AIM OF THE TASK >> In this exercise, the entries below are to be transcribed exactly, line by line.

○ ○ ○

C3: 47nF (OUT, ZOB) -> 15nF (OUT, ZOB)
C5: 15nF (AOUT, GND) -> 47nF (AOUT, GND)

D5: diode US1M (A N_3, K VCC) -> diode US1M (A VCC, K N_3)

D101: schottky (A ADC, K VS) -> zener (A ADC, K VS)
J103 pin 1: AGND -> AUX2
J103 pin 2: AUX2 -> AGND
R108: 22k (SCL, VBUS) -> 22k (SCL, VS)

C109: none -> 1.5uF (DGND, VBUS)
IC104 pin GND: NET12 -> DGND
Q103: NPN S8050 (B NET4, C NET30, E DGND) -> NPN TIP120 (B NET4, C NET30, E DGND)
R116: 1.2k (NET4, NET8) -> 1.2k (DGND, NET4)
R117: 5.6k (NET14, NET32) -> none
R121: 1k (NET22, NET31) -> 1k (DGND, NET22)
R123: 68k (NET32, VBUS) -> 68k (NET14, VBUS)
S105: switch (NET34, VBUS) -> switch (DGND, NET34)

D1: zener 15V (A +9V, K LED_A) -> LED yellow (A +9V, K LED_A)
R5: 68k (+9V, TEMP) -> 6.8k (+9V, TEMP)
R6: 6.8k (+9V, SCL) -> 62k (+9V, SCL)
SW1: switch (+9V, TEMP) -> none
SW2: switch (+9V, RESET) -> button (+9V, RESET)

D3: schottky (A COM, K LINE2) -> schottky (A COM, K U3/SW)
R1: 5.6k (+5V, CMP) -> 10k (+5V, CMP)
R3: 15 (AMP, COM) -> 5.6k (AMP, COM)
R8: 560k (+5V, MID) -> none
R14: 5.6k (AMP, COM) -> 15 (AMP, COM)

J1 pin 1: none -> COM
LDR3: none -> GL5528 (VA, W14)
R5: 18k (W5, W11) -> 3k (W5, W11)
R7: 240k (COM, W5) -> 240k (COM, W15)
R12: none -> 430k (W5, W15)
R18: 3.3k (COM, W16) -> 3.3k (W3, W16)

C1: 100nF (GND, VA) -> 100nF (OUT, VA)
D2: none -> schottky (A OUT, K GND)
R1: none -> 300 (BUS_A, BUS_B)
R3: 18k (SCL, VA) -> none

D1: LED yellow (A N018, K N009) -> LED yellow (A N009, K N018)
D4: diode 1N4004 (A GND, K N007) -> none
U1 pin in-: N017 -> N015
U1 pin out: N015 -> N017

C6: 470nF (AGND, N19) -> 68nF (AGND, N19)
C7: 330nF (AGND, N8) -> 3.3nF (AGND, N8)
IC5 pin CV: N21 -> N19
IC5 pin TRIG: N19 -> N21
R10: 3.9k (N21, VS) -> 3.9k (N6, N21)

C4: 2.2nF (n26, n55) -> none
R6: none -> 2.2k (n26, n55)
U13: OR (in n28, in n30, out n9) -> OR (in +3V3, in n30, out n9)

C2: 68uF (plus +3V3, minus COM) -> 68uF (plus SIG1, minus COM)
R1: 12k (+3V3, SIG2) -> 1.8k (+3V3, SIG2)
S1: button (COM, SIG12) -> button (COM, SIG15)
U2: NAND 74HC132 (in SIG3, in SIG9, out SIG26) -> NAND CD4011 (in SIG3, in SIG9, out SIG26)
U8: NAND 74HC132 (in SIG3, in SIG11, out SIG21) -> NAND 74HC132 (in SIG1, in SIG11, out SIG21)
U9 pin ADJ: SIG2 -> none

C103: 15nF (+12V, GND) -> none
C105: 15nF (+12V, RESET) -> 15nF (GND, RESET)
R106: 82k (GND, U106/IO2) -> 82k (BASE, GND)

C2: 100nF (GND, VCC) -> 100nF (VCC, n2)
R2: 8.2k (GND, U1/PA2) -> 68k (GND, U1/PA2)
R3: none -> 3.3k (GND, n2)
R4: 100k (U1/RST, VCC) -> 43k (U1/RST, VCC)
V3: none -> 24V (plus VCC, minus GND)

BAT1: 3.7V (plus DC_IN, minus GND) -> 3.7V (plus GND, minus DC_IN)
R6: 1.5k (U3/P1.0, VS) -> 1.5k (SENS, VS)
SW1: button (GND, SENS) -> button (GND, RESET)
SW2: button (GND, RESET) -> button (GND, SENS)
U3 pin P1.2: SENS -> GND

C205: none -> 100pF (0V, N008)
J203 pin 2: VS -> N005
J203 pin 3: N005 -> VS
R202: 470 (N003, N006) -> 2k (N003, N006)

○ ○ ○

ANSWER FOR THIS EXERCISE >>
C3: 47nF (OUT, ZOB) -> 15nF (OUT, ZOB)
C5: 15nF (AOUT, GND) -> 47nF (AOUT, GND)

D5: diode US1M (A N_3, K VCC) -> diode US1M (A VCC, K N_3)

D101: schottky (A ADC, K VS) -> zener (A ADC, K VS)
J103 pin 1: AGND -> AUX2
J103 pin 2: AUX2 -> AGND
R108: 22k (SCL, VBUS) -> 22k (SCL, VS)

C109: none -> 1.5uF (DGND, VBUS)
IC104 pin GND: NET12 -> DGND
Q103: NPN S8050 (B NET4, C NET30, E DGND) -> NPN TIP120 (B NET4, C NET30, E DGND)
R116: 1.2k (NET4, NET8) -> 1.2k (DGND, NET4)
R117: 5.6k (NET14, NET32) -> none
R121: 1k (NET22, NET31) -> 1k (DGND, NET22)
R123: 68k (NET32, VBUS) -> 68k (NET14, VBUS)
S105: switch (NET34, VBUS) -> switch (DGND, NET34)

D1: zener 15V (A +9V, K LED_A) -> LED yellow (A +9V, K LED_A)
R5: 68k (+9V, TEMP) -> 6.8k (+9V, TEMP)
R6: 6.8k (+9V, SCL) -> 62k (+9V, SCL)
SW1: switch (+9V, TEMP) -> none
SW2: switch (+9V, RESET) -> button (+9V, RESET)

D3: schottky (A COM, K LINE2) -> schottky (A COM, K U3/SW)
R1: 5.6k (+5V, CMP) -> 10k (+5V, CMP)
R3: 15 (AMP, COM) -> 5.6k (AMP, COM)
R8: 560k (+5V, MID) -> none
R14: 5.6k (AMP, COM) -> 15 (AMP, COM)

J1 pin 1: none -> COM
LDR3: none -> GL5528 (VA, W14)
R5: 18k (W5, W11) -> 3k (W5, W11)
R7: 240k (COM, W5) -> 240k (COM, W15)
R12: none -> 430k (W5, W15)
R18: 3.3k (COM, W16) -> 3.3k (W3, W16)

C1: 100nF (GND, VA) -> 100nF (OUT, VA)
D2: none -> schottky (A OUT, K GND)
R1: none -> 300 (BUS_A, BUS_B)
R3: 18k (SCL, VA) -> none

D1: LED yellow (A N018, K N009) -> LED yellow (A N009, K N018)
D4: diode 1N4004 (A GND, K N007) -> none
U1 pin in-: N017 -> N015
U1 pin out: N015 -> N017

C6: 470nF (AGND, N19) -> 68nF (AGND, N19)
C7: 330nF (AGND, N8) -> 3.3nF (AGND, N8)
IC5 pin CV: N21 -> N19
IC5 pin TRIG: N19 -> N21
R10: 3.9k (N21, VS) -> 3.9k (N6, N21)

C4: 2.2nF (n26, n55) -> none
R6: none -> 2.2k (n26, n55)
U13: OR (in n28, in n30, out n9) -> OR (in +3V3, in n30, out n9)

C2: 68uF (plus +3V3, minus COM) -> 68uF (plus SIG1, minus COM)
R1: 12k (+3V3, SIG2) -> 1.8k (+3V3, SIG2)
S1: button (COM, SIG12) -> button (COM, SIG15)
U2: NAND 74HC132 (in SIG3, in SIG9, out SIG26) -> NAND CD4011 (in SIG3, in SIG9, out SIG26)
U8: NAND 74HC132 (in SIG3, in SIG11, out SIG21) -> NAND 74HC132 (in SIG1, in SIG11, out SIG21)
U9 pin ADJ: SIG2 -> none

C103: 15nF (+12V, GND) -> none
C105: 15nF (+12V, RESET) -> 15nF (GND, RESET)
R106: 82k (GND, U106/IO2) -> 82k (BASE, GND)

C2: 100nF (GND, VCC) -> 100nF (VCC, n2)
R2: 8.2k (GND, U1/PA2) -> 68k (GND, U1/PA2)
R3: none -> 3.3k (GND, n2)
R4: 100k (U1/RST, VCC) -> 43k (U1/RST, VCC)
V3: none -> 24V (plus VCC, minus GND)

BAT1: 3.7V (plus DC_IN, minus GND) -> 3.7V (plus GND, minus DC_IN)
R6: 1.5k (U3/P1.0, VS) -> 1.5k (SENS, VS)
SW1: button (GND, SENS) -> button (GND, RESET)
SW2: button (GND, RESET) -> button (GND, SENS)
U3 pin P1.2: SENS -> GND

C205: none -> 100pF (0V, N008)
J203 pin 2: VS -> N005
J203 pin 3: N005 -> VS
R202: 470 (N003, N006) -> 2k (N003, N006)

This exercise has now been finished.